## TASK BRIEF
Your response should consist of the entries below, reproduced exactly and without their images.

Coordinate pair lists
####

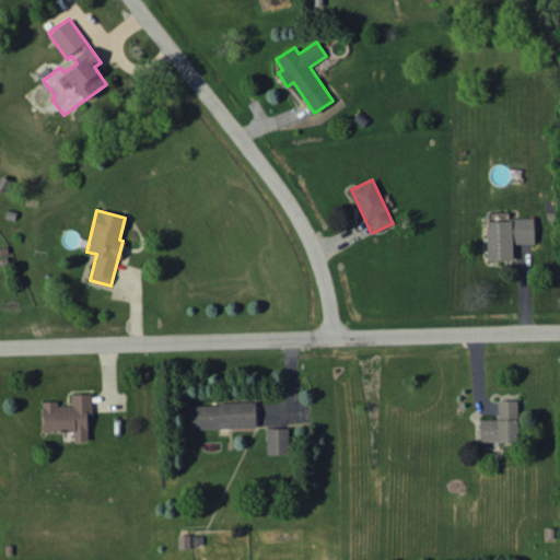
[(534,243),(533,218),(486,219),(487,259),(512,259),(512,244),(534,243)]
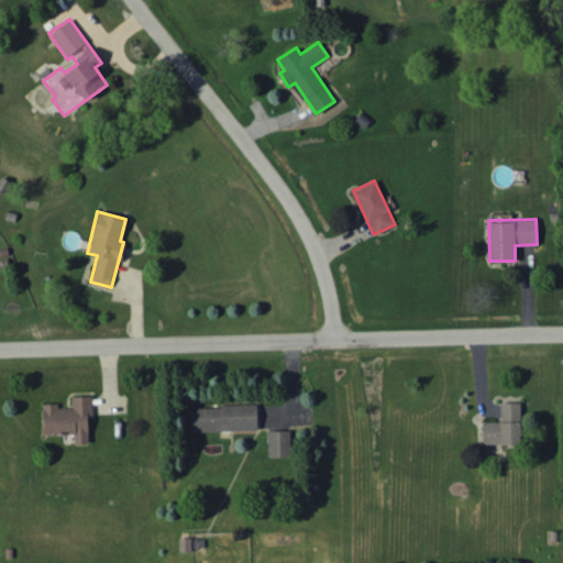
[(91,396),(70,396),(72,407),(58,407),(58,403),(42,404),(43,434),(74,433),(74,443),(88,443),(87,415),(92,414),(91,396)]
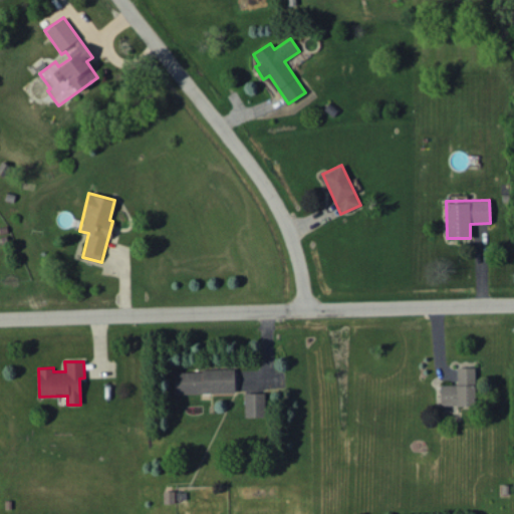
[(440,406),(475,405),(474,366),(457,367),(457,384),(440,384),(440,406)]
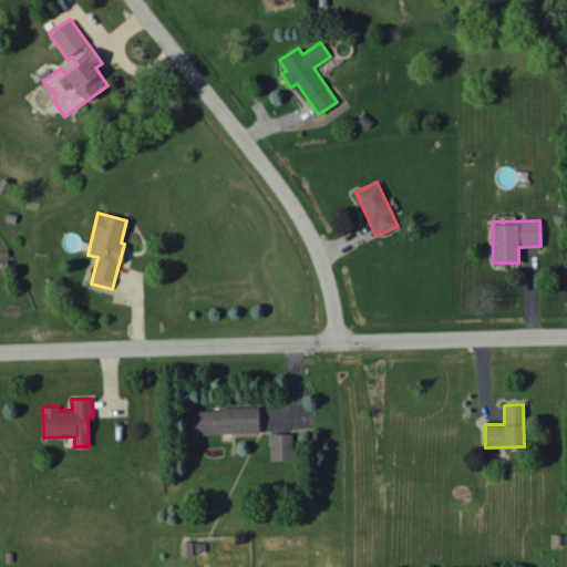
[(192,434),(259,433),(259,408),(192,409),(192,434)]
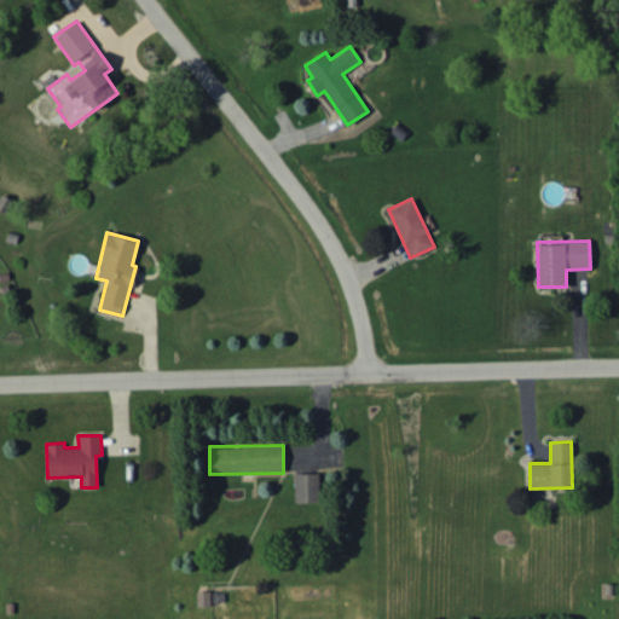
[(295,502),(318,502),(318,473),(294,473),(295,502)]
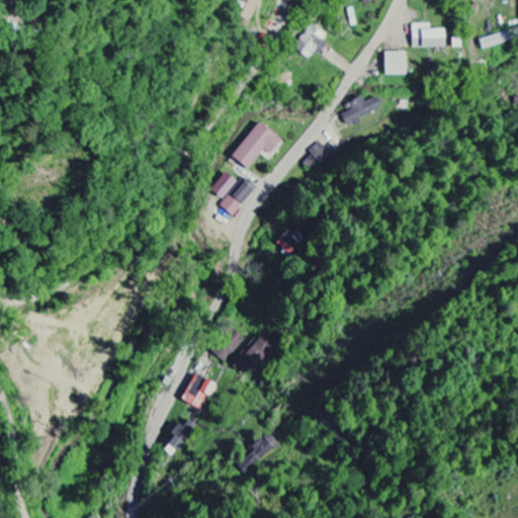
[(259,1),(256,0),(241,0),(231,22),(246,29),(259,1)]
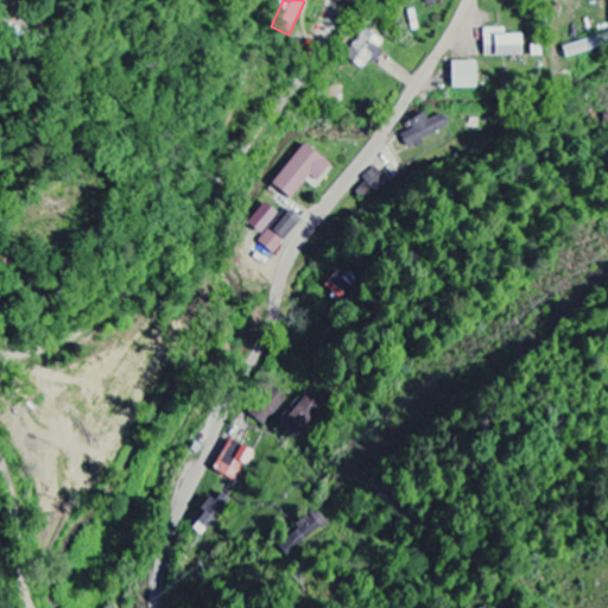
[(385,42),(365,29),(346,59),(367,73),(385,42)]
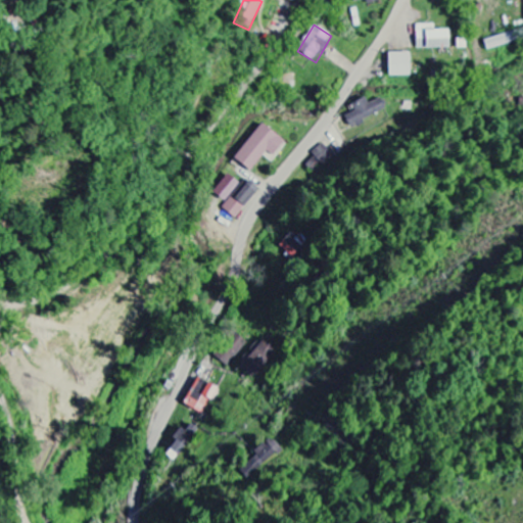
[(416,26),(416,49),(447,49),(447,30),(434,31),(434,25),(416,26)]
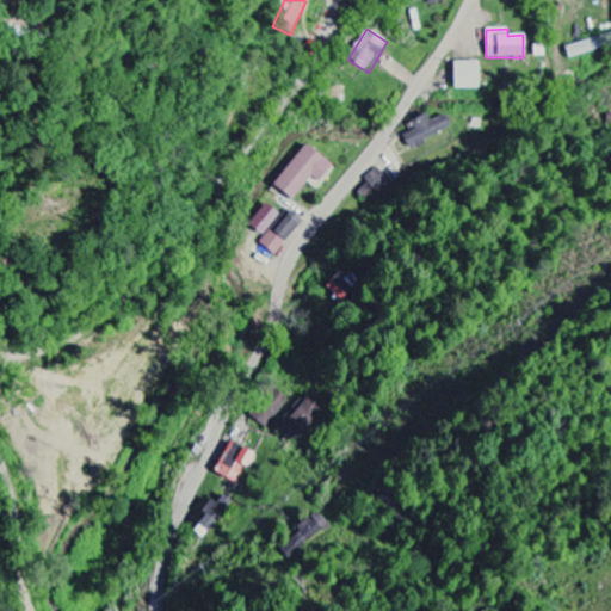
[(598,51),(593,38),(565,48),(568,61),(598,51)]
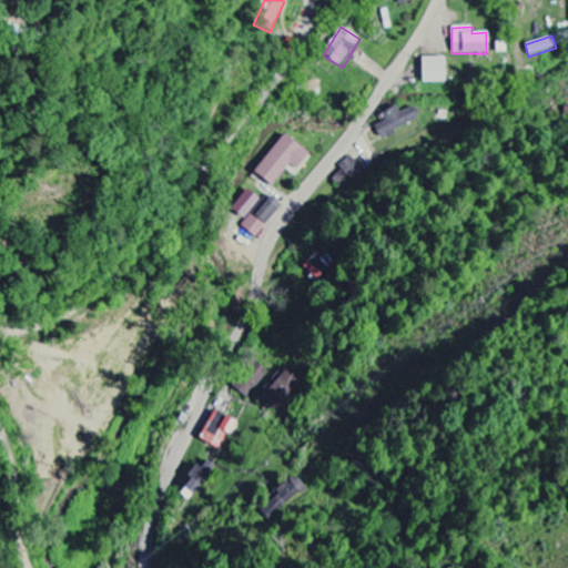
[(444,83),(444,58),(419,58),(421,83),(444,83)]
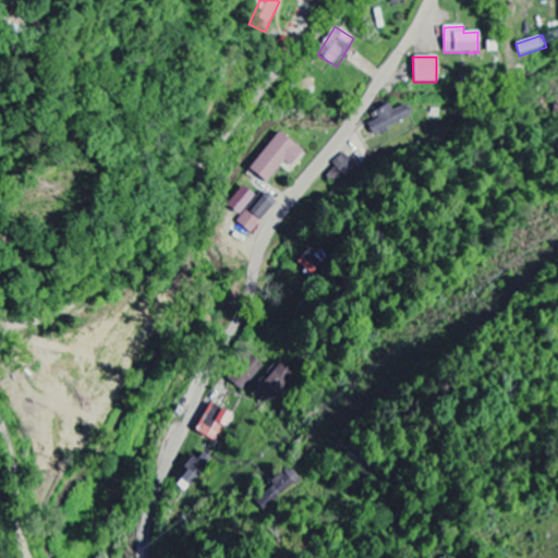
[(306,155),(278,132),(249,170),(266,184),(280,167),(290,174),(306,155)]
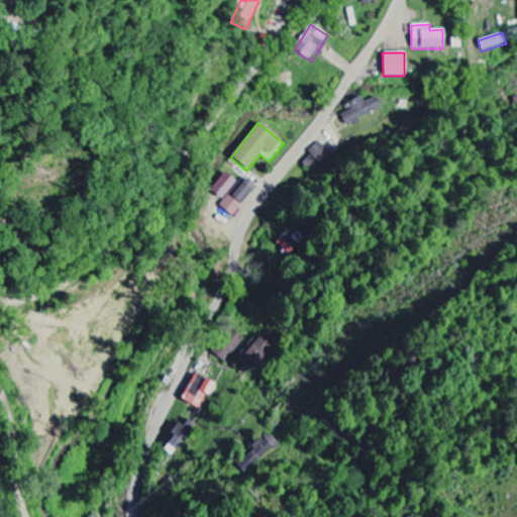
[(210,192),(222,200),(236,182),(224,173),(210,192)]
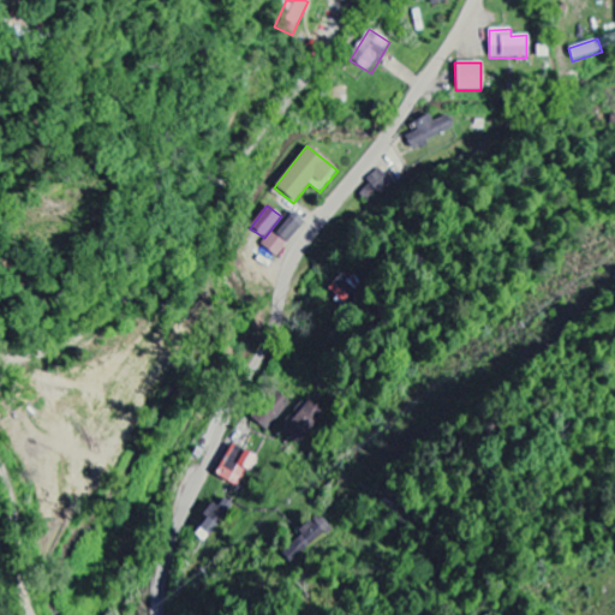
[(278,258),(304,224),(291,214),(282,225),(279,221),(261,246),(278,258)]
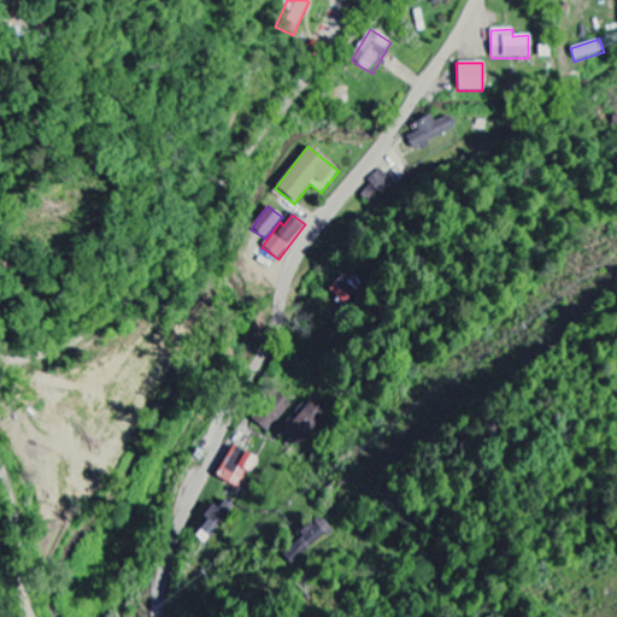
[(286,410),(269,400),(254,423),(271,434),(286,410)]
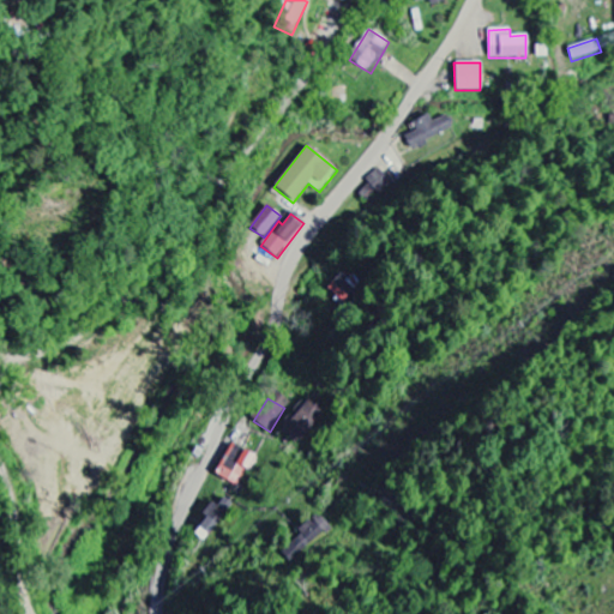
[(325,413),(306,398),(284,429),(302,444),(325,413)]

####

## ANSWER SECTION
[(534,243),(533,218),(486,219),(487,259),(512,259),(512,244),(534,243)]
[(91,396),(70,396),(72,407),(58,407),(58,403),(42,404),(43,434),(74,433),(74,443),(88,443),(87,415),(92,414),(91,396)]
[(440,406),(475,405),(474,366),(457,367),(457,384),(440,384),(440,406)]
[(192,434),(259,433),(259,408),(192,409),(192,434)]
[(295,502),(318,502),(318,473),(294,473),(295,502)]
[(259,1),(256,0),(241,0),(231,22),(246,29),(259,1)]
[(385,42),(365,29),(346,59),(367,73),(385,42)]
[(416,26),(416,49),(447,49),(447,30),(434,31),(434,25),(416,26)]
[(598,51),(593,38),(565,48),(568,61),(598,51)]
[(444,83),(444,58),(419,58),(421,83),(444,83)]
[(306,155),(278,132),(249,170),(266,184),(280,167),(290,174),(306,155)]
[(210,192),(222,200),(236,182),(224,173),(210,192)]
[(278,258),(304,224),(291,214),(282,225),(279,221),(261,246),(278,258)]
[(286,410),(269,400),(254,423),(271,434),(286,410)]
[(325,413),(306,398),(284,429),(302,444),(325,413)]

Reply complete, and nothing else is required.